▸ **Work request**: Only the pictures should be left out; write out all other data exactly.

▸ **Exercise material**:
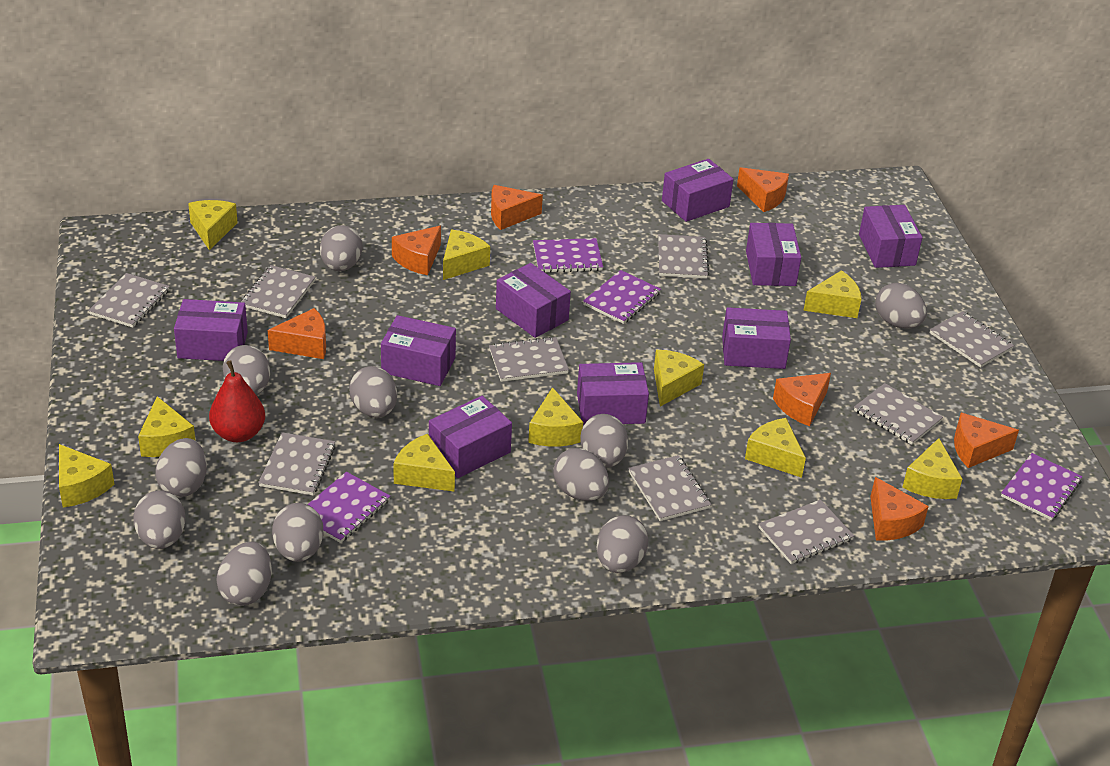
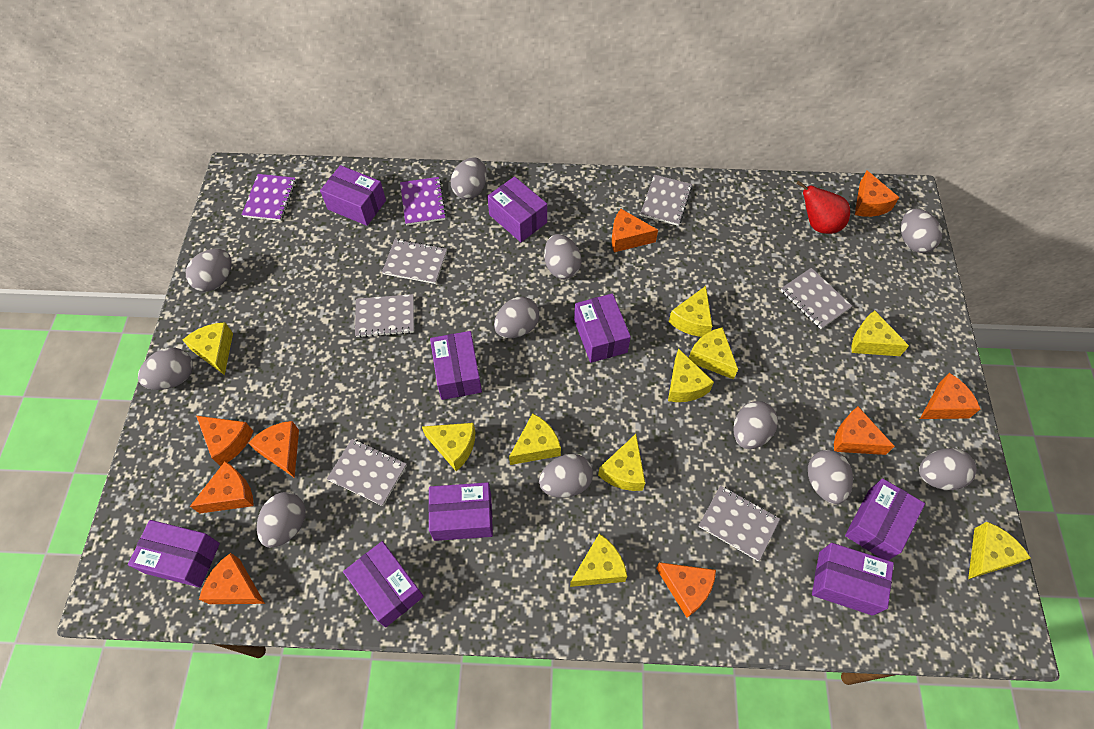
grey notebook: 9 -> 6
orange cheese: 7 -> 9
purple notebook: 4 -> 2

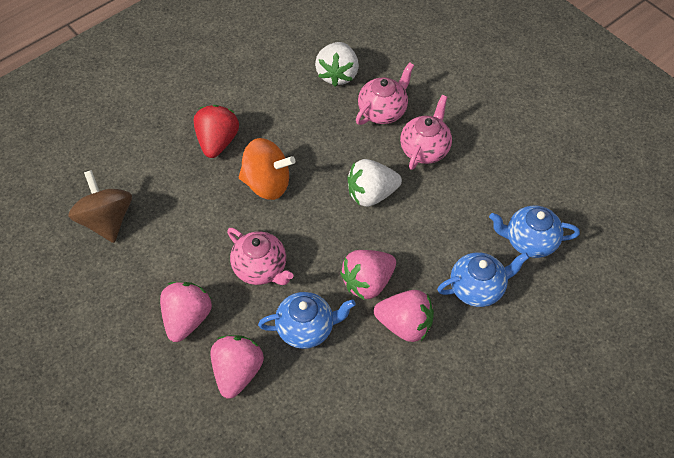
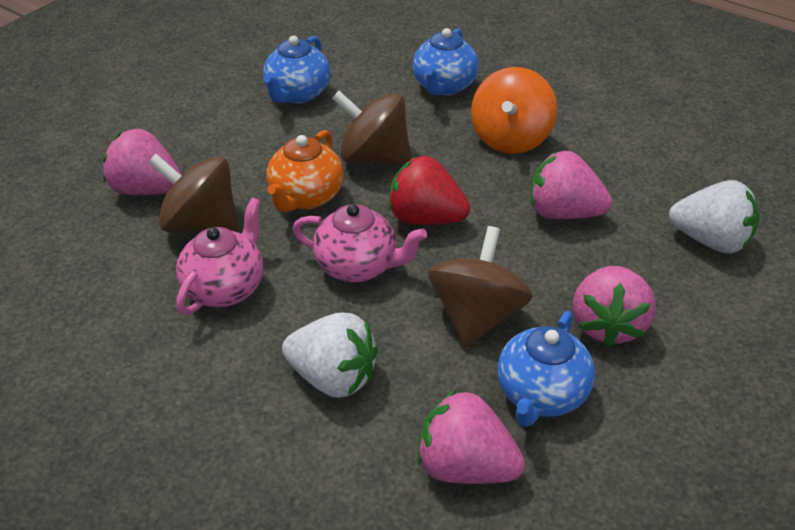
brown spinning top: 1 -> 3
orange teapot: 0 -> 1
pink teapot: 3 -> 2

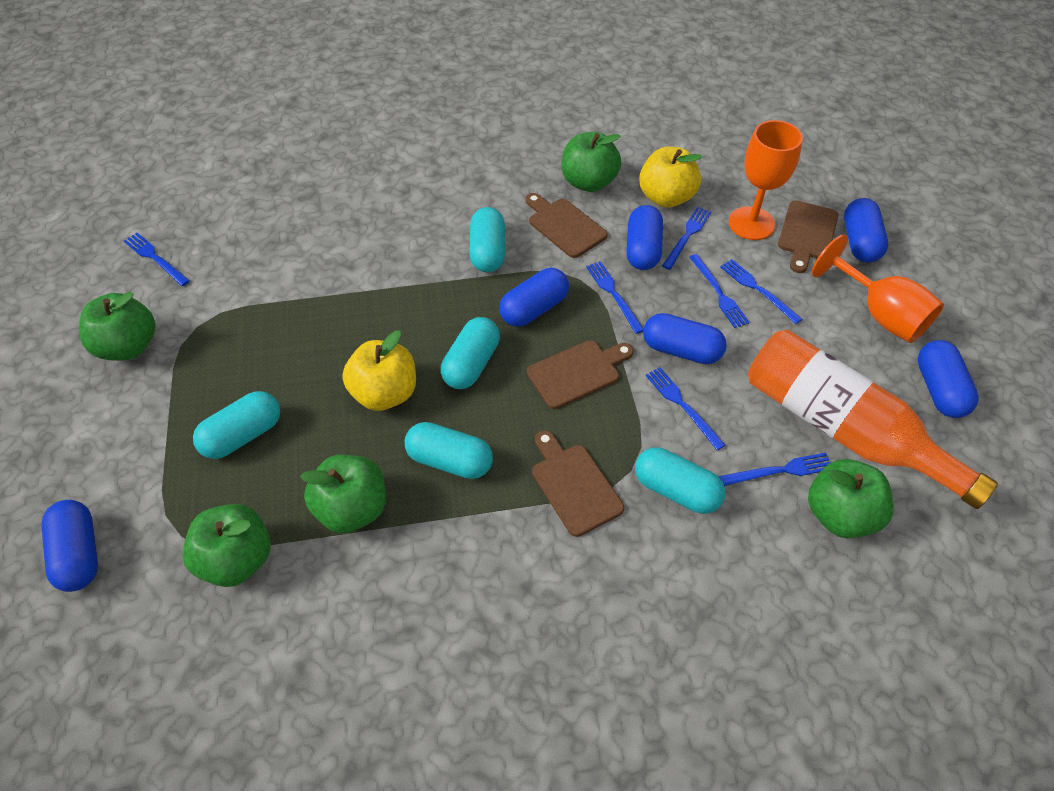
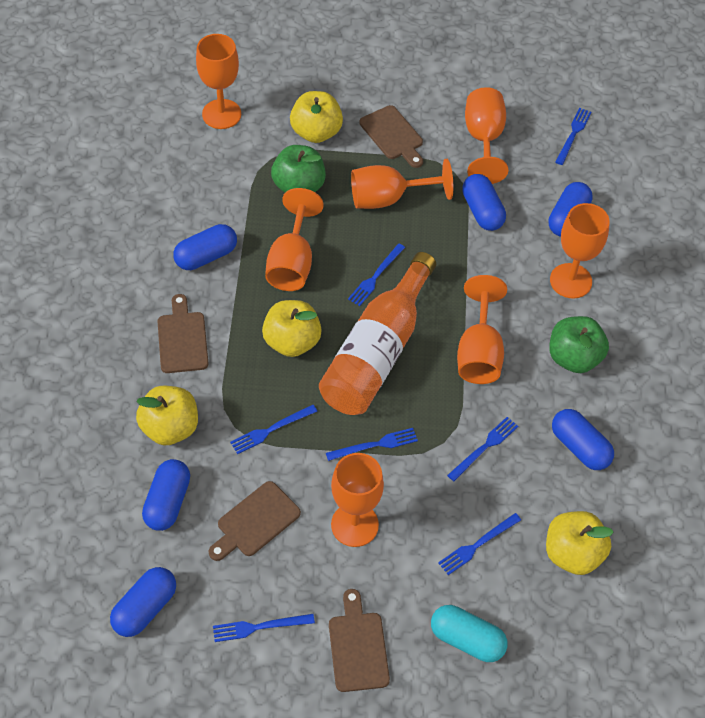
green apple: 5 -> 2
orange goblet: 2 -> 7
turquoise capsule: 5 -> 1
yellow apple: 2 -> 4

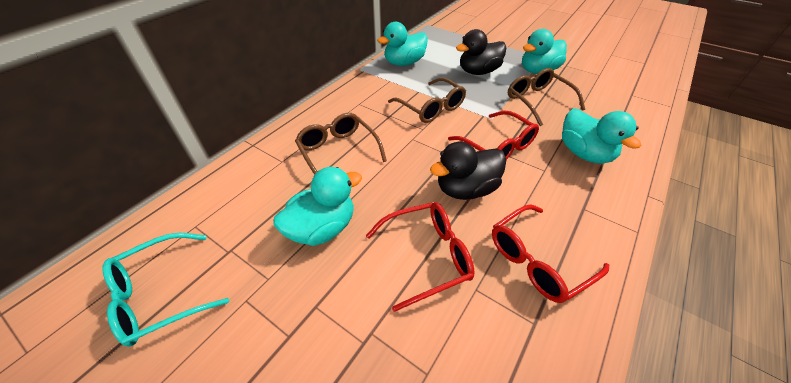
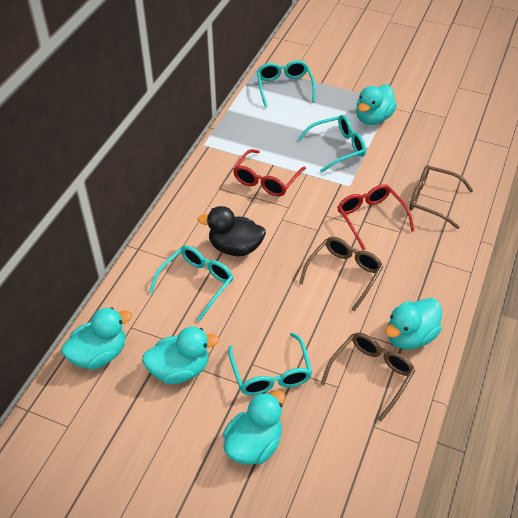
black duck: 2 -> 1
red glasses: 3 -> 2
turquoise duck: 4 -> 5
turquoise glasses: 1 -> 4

▸ **Response**:
grey notebook: 9 -> 6
orange cheese: 7 -> 9
purple notebook: 4 -> 2

brown spinning top: 1 -> 3
orange teapot: 0 -> 1
pink teapot: 3 -> 2

green apple: 5 -> 2
orange goblet: 2 -> 7
turquoise capsule: 5 -> 1
yellow apple: 2 -> 4

black duck: 2 -> 1
red glasses: 3 -> 2
turquoise duck: 4 -> 5
turquoise glasses: 1 -> 4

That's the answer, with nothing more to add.